● TASK STATEMENT: Please copy, with no word changed, only the run of lines that opens with the line containing "(426, 256) = (500, 171): grey" and closes with the last line below.

● SUPPLIED RECORDS:
- Opening Delimiter -

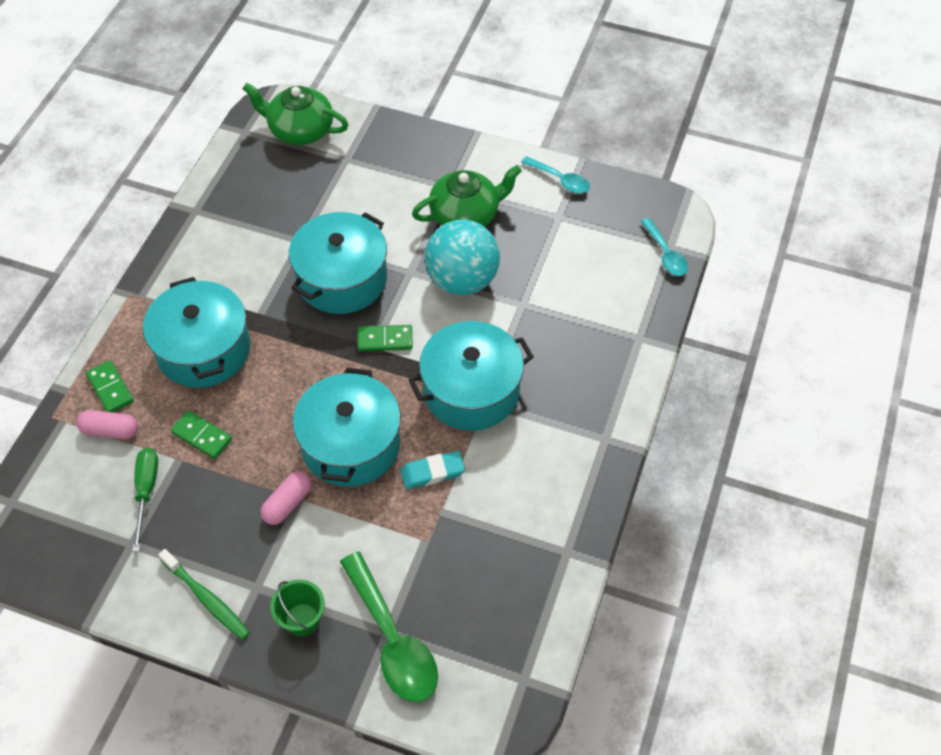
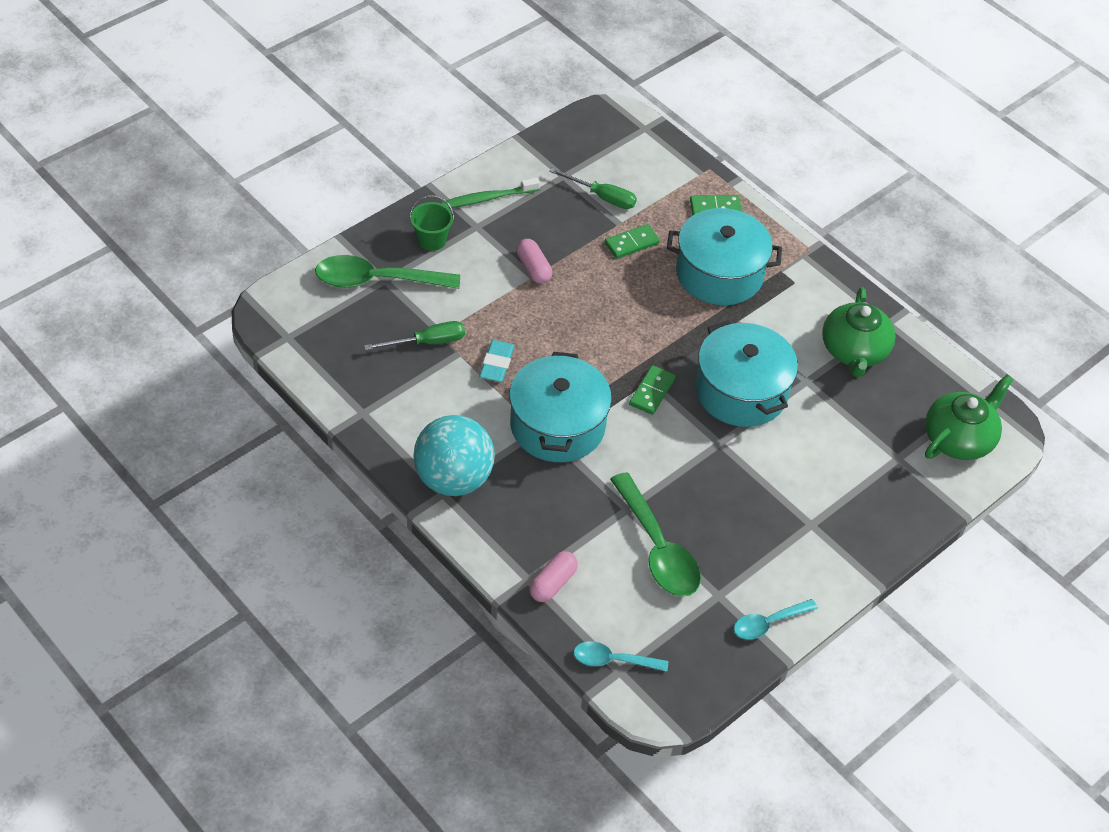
camera: 115 degrees right, 5 degrees down
(110, 430) = (673, 195): pink capsule -> pink capsule (553, 583)
(351, 444) = (560, 326): turquoise pot -> none
(445, 545) = (427, 342): none -> green screwdriver
(462, 280) = (684, 477): turquoise ball -> turquoise ball (453, 479)
(466, 215) = (765, 519): green teapot -> green teapot (854, 351)
(545, 269) = (657, 548): none -> green spoon

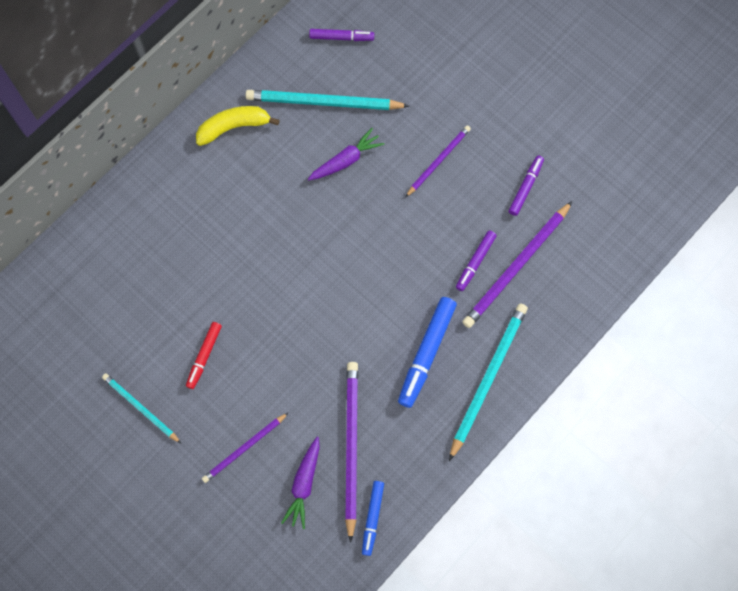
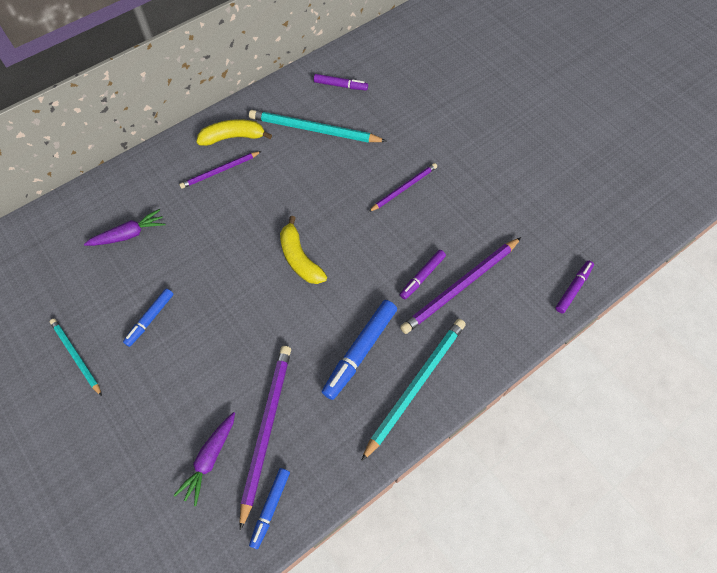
camera: 10 degrees right, 10 degrees down
(204, 356) = (150, 319): red marker -> blue marker
(244, 448) = (161, 412): purple pencil -> purple pencil (220, 171)
(343, 263) = (299, 258): none -> yellow banana
(345, 160) = (322, 176): purple carrot -> purple carrot (129, 234)
(525, 187) = (479, 221): purple marker -> purple marker (573, 289)

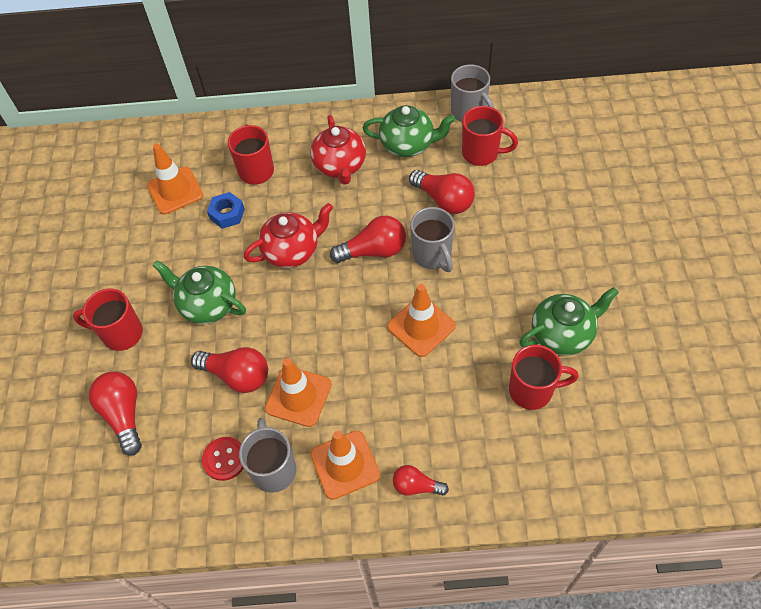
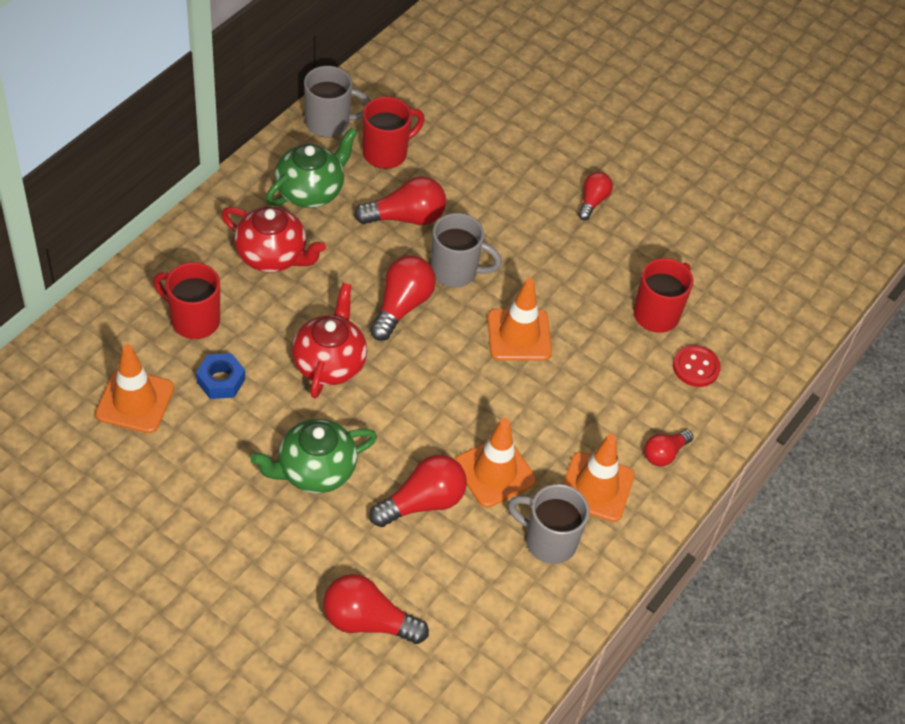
camera: 60 degrees left, 5 degrees down
(121, 334) = (267, 564): red mug -> none
(224, 459) = (501, 571): red button -> red button (696, 367)
(562, 334) = (627, 254): green teapot -> none
(582, 280) = (592, 201): none -> red light bulb

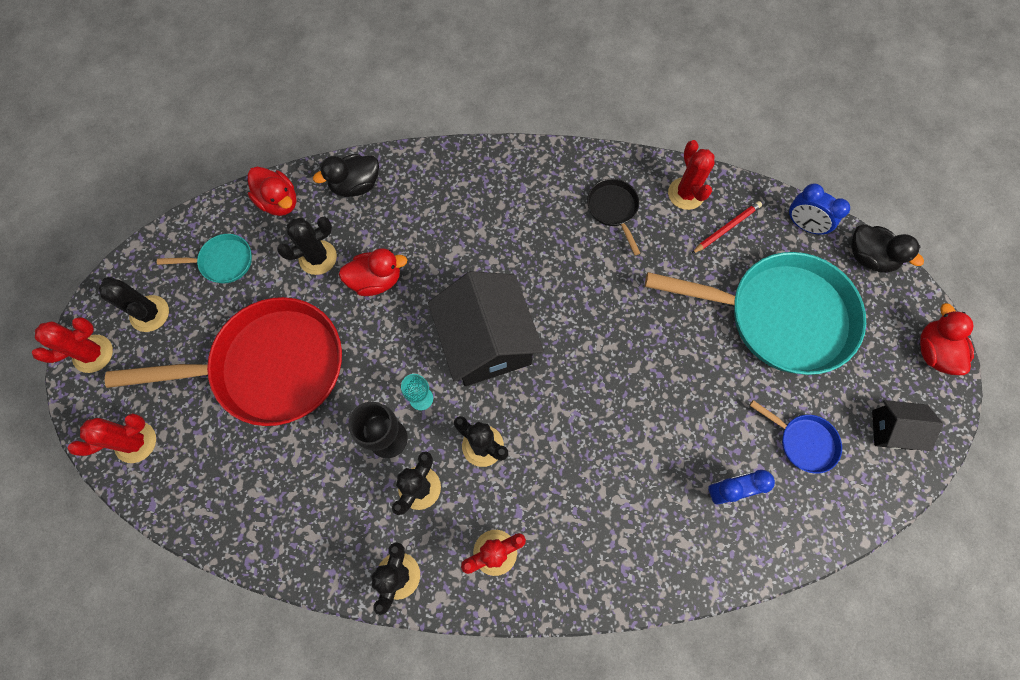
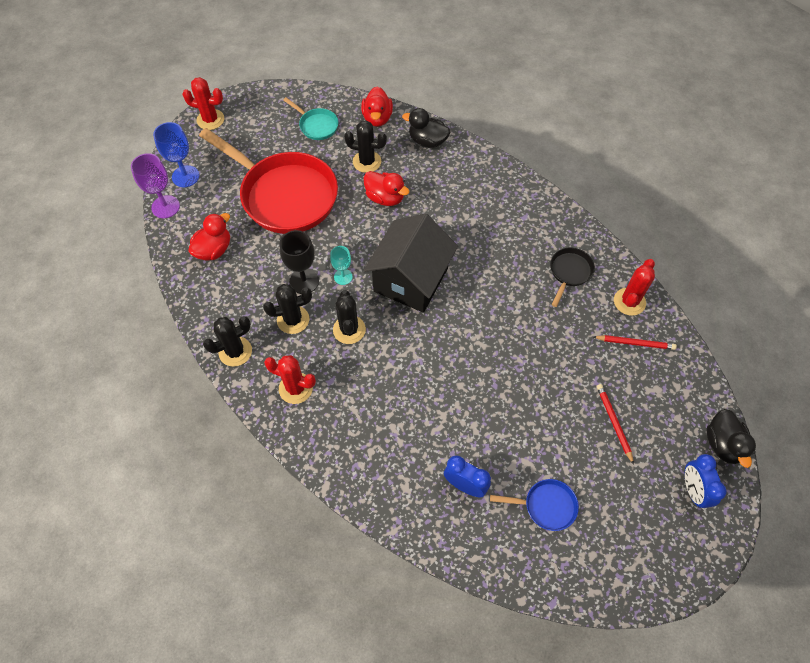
camera: 45 degrees right, 10 degrees down
(135, 442) = (185, 176): red cactus -> blue goblet
(149, 313) = (255, 122): black cactus -> none
(150, 496) = (165, 207): none -> purple goblet
(779, 316) = (614, 423): turquoise pan -> red pencil
(803, 225) = (694, 386): blue clock -> blue clock (693, 490)
(803, 442) = (546, 506): blue pan -> blue pan turned 75 degrees counterclockwise
(891, 429) = (617, 557): black house -> none
(933, 351) = (706, 541): red duck -> red duck (214, 250)

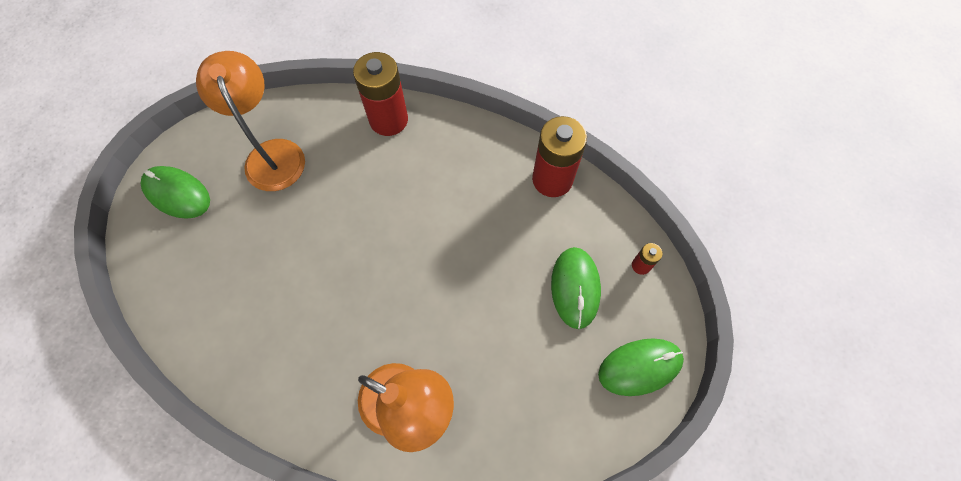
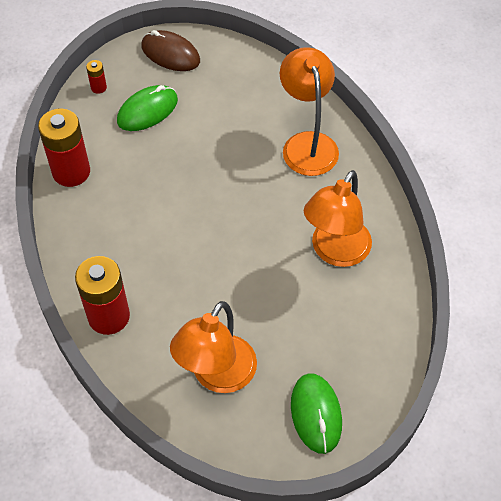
camera: 130 degrees left, 10 degrees down
(276, 325) = (335, 252): none -> orange lamp
(640, 367) = (170, 54): green mouse -> brown mouse

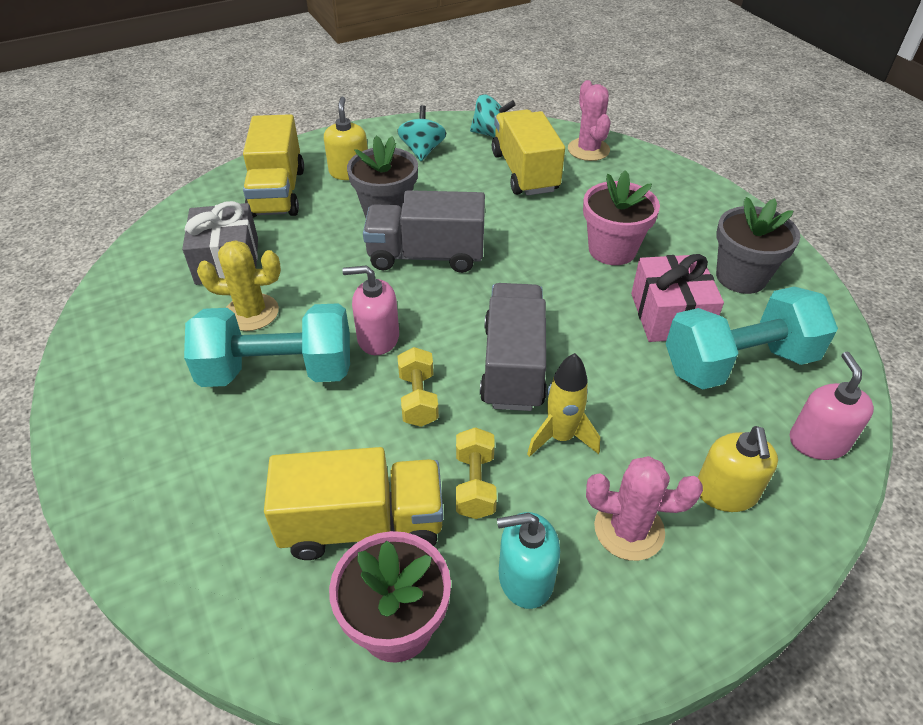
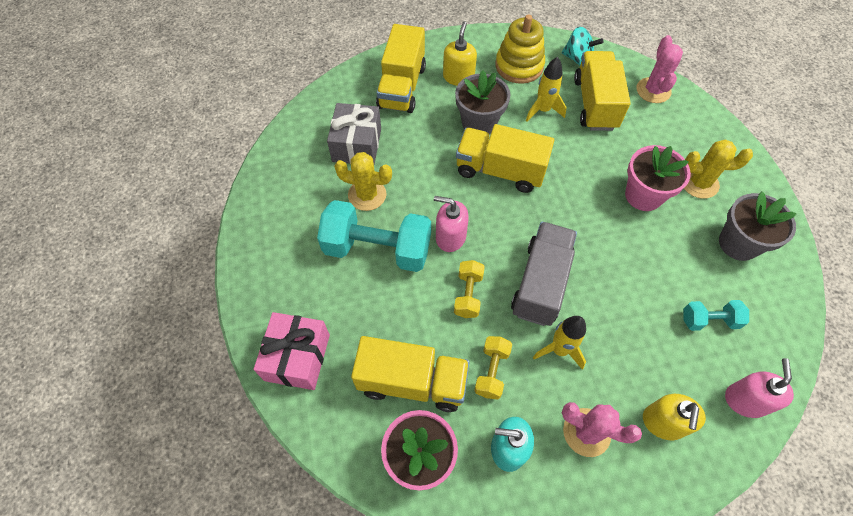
camera: 15 degrees right, 15 degrees up
(422, 151) = (519, 66): turquoise spinning top -> yellow stacking toy
(426, 256) = (500, 171): grey truck -> yellow truck
(463, 188) = (543, 110): none -> yellow rocket
(669, 315) = (670, 266): pink gift -> pink gift (297, 357)
(673, 226) = (699, 183): none -> yellow cactus
(738, 363) = (709, 320): turquoise dumbbell -> turquoise dumbbell, size x0.50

- Closing Delimiter -

● REPLY:
(426, 256) = (500, 171): grey truck -> yellow truck
(463, 188) = (543, 110): none -> yellow rocket
(669, 315) = (670, 266): pink gift -> pink gift (297, 357)
(673, 226) = (699, 183): none -> yellow cactus
(738, 363) = (709, 320): turquoise dumbbell -> turquoise dumbbell, size x0.50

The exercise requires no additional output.